_Exercise_: If a record holds a picture, drop the picture and return the rest of the record word for word.

_Raw data_:

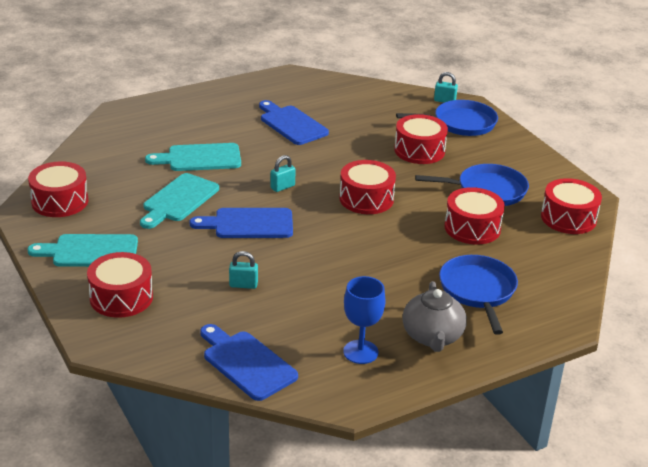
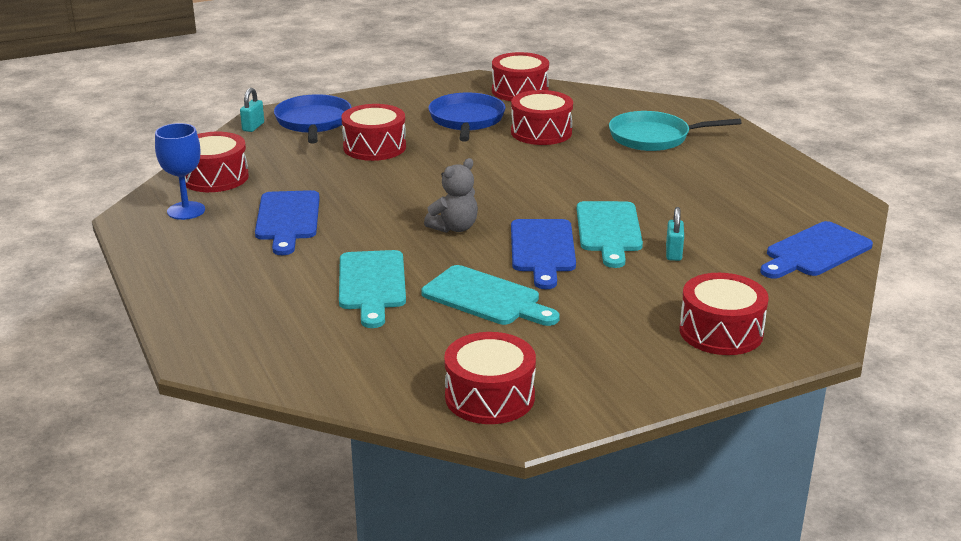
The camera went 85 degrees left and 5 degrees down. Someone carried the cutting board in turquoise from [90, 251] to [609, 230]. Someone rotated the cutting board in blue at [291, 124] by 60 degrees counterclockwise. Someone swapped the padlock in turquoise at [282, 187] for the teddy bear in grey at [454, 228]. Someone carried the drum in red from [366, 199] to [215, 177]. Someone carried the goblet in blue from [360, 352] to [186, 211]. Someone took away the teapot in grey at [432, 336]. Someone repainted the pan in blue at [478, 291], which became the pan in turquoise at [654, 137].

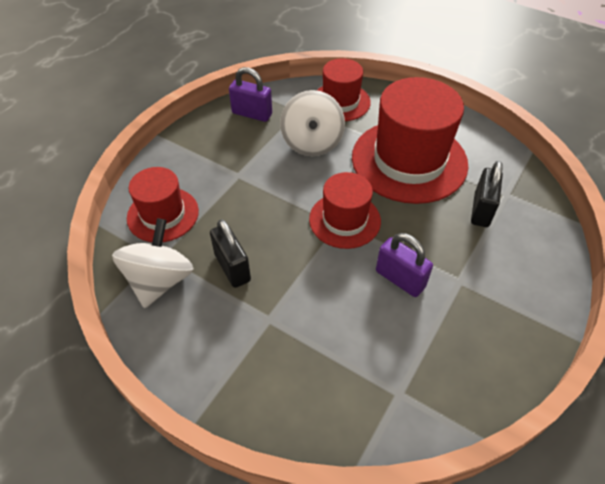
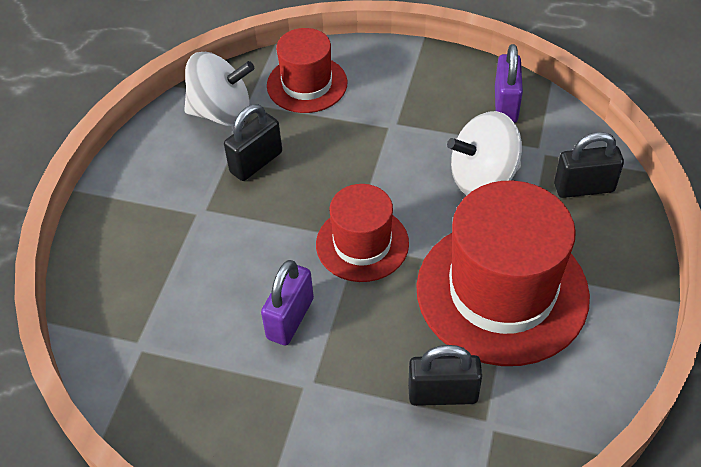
The camera went 75 degrees right and 0 degrees up. Someone swapped the hat in red at [340, 102] for the padlock in black at [584, 188].

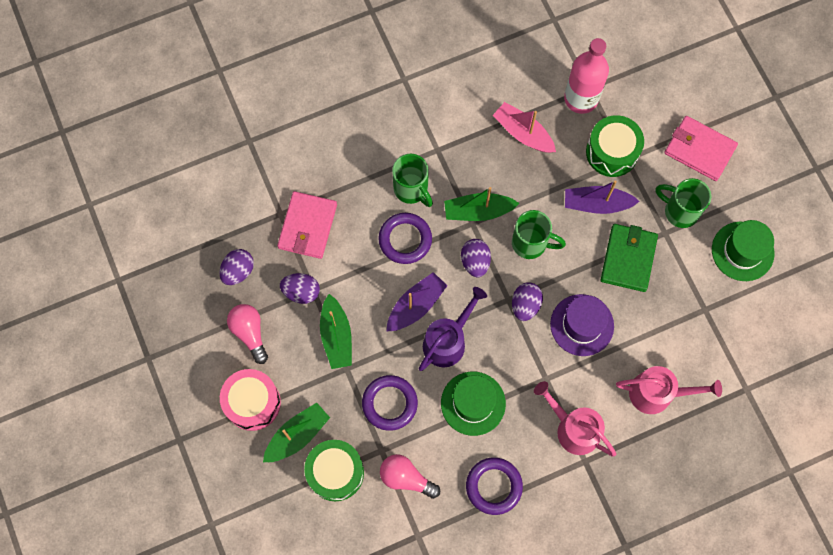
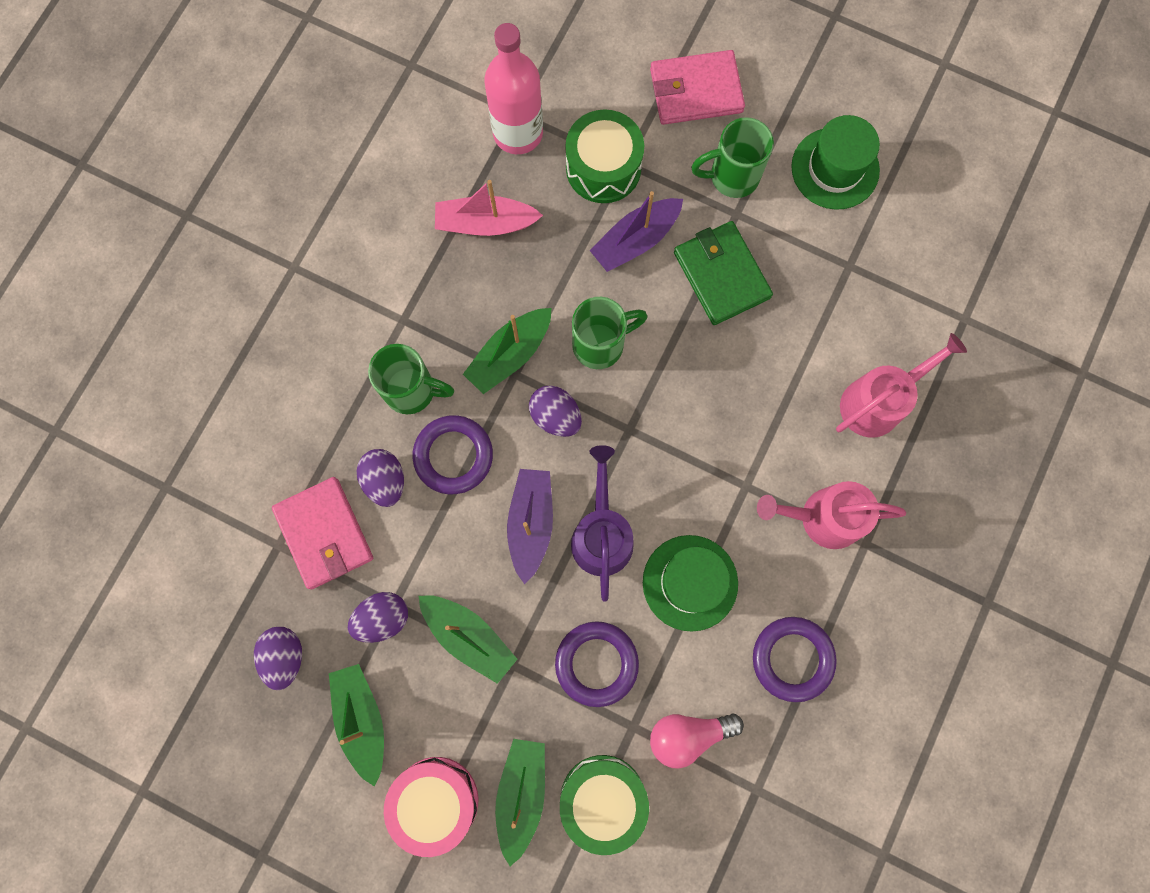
The camera went 40 degrees left and 5 degrees up. Someone swapped the light bulb in pink at [250, 333] for the boat in green at [362, 719]. Someone carried the egg in purple from [525, 305] to [385, 481]. Someone took away the hat in purple at [582, 325].

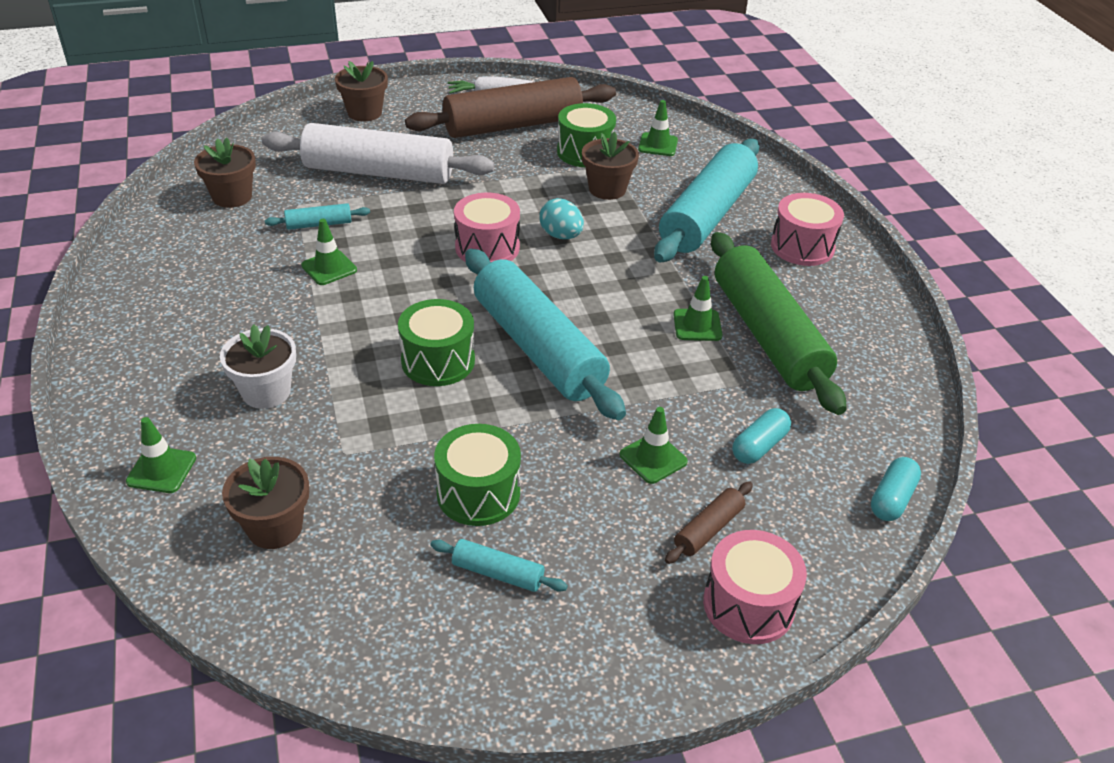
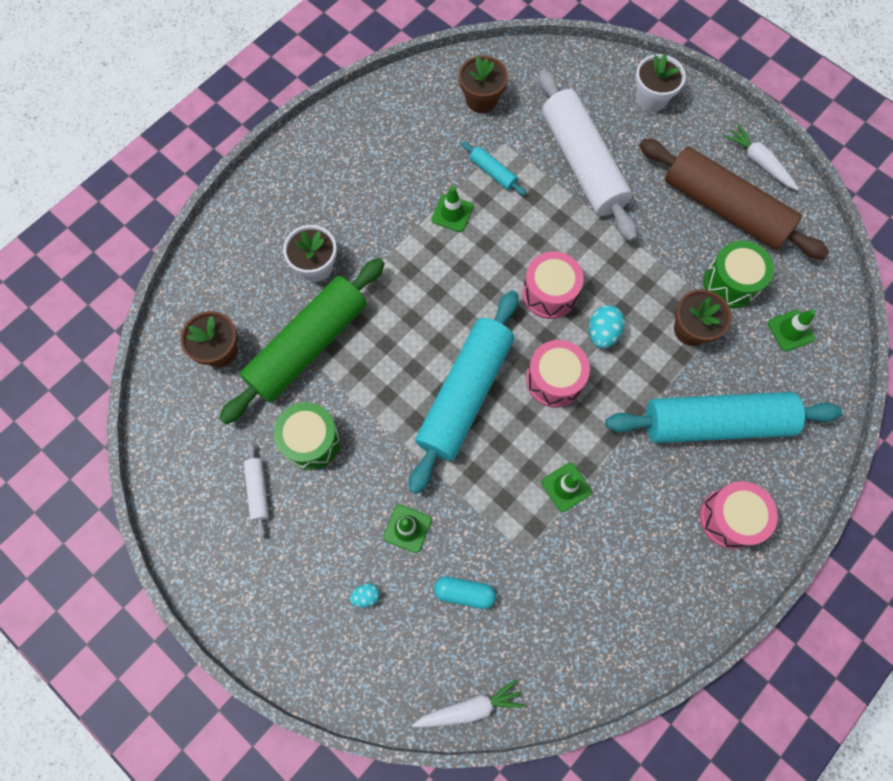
The camera went 60 degrees right and 30 degrees up. Someone took away the traffic cone in green at [161, 470]. Someone repainted the flower pot in brown at [364, 113], which became the flower pot in white at [651, 98]. Someone took away the drum in green at [438, 361]. Someone repainted the rolling pin in turquoise at [498, 573], which became the rolling pin in white at [258, 491]. Someone swapped the rolling pin in brown at [708, 529] for the egg in turquoise at [366, 596]. Someone carried the drum in pink from [748, 605] to [554, 380]. Someone carried the rolling pin in green from [768, 335] to [308, 346]. Someone swapped the capsule in turquoise at [892, 499] for the carrot in white at [470, 707].

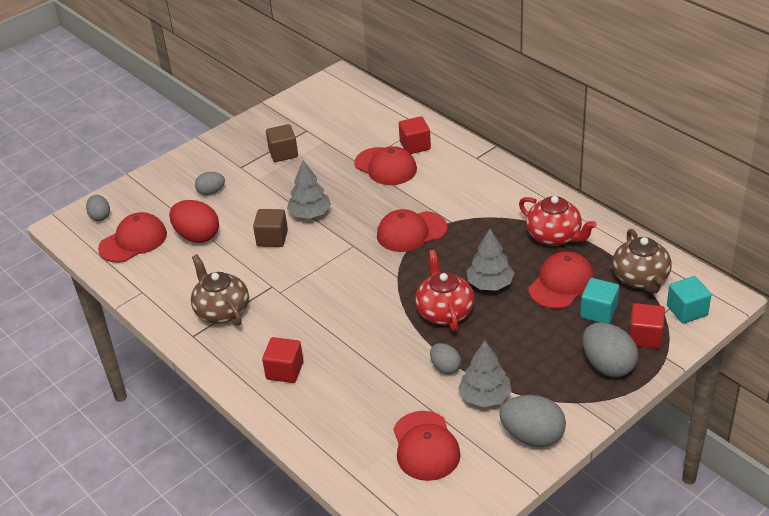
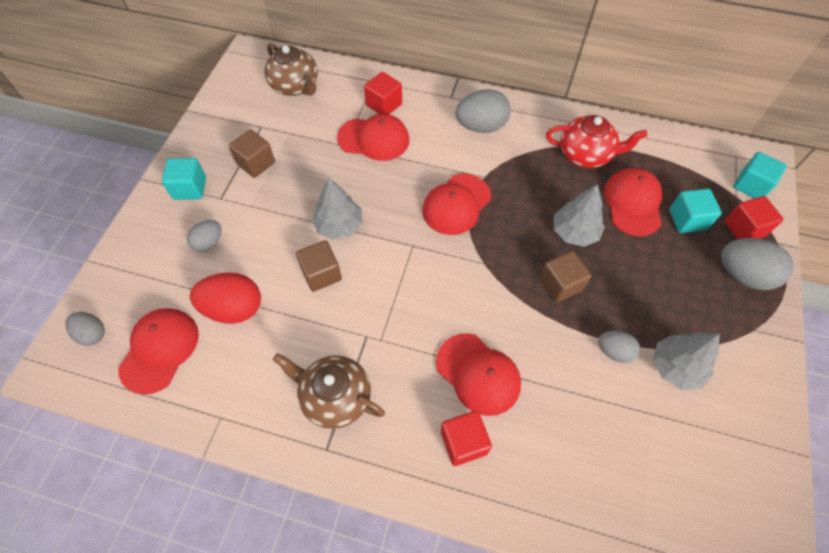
The camera went 35 degrees left and 20 degrees up. Someone carried the cap in red from [425, 446] to [478, 374]. Someone swapped the teapot in red at [444, 312] for the cube in brown at [560, 284]. Someone carried the egg in grey from [532, 436] to [481, 126]. Someone carried the teapot in brown from [640, 279] to [295, 86]. Someone put down the cube in turquoise at [190, 188].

_Task solution_:
The camera went 85 degrees left and 5 degrees down. Someone carried the cutting board in turquoise from [90, 251] to [609, 230]. Someone rotated the cutting board in blue at [291, 124] by 60 degrees counterclockwise. Someone swapped the padlock in turquoise at [282, 187] for the teddy bear in grey at [454, 228]. Someone carried the drum in red from [366, 199] to [215, 177]. Someone carried the goblet in blue from [360, 352] to [186, 211]. Someone took away the teapot in grey at [432, 336]. Someone repainted the pan in blue at [478, 291], which became the pan in turquoise at [654, 137].

The camera went 75 degrees right and 0 degrees up. Someone swapped the hat in red at [340, 102] for the padlock in black at [584, 188].

The camera went 40 degrees left and 5 degrees up. Someone swapped the light bulb in pink at [250, 333] for the boat in green at [362, 719]. Someone carried the egg in purple from [525, 305] to [385, 481]. Someone took away the hat in purple at [582, 325].

The camera went 60 degrees right and 30 degrees up. Someone took away the traffic cone in green at [161, 470]. Someone repainted the flower pot in brown at [364, 113], which became the flower pot in white at [651, 98]. Someone took away the drum in green at [438, 361]. Someone repainted the rolling pin in turquoise at [498, 573], which became the rolling pin in white at [258, 491]. Someone swapped the rolling pin in brown at [708, 529] for the egg in turquoise at [366, 596]. Someone carried the drum in pink from [748, 605] to [554, 380]. Someone carried the rolling pin in green from [768, 335] to [308, 346]. Someone swapped the capsule in turquoise at [892, 499] for the carrot in white at [470, 707].

The camera went 35 degrees left and 20 degrees up. Someone carried the cap in red from [425, 446] to [478, 374]. Someone swapped the teapot in red at [444, 312] for the cube in brown at [560, 284]. Someone carried the egg in grey from [532, 436] to [481, 126]. Someone carried the teapot in brown from [640, 279] to [295, 86]. Someone put down the cube in turquoise at [190, 188].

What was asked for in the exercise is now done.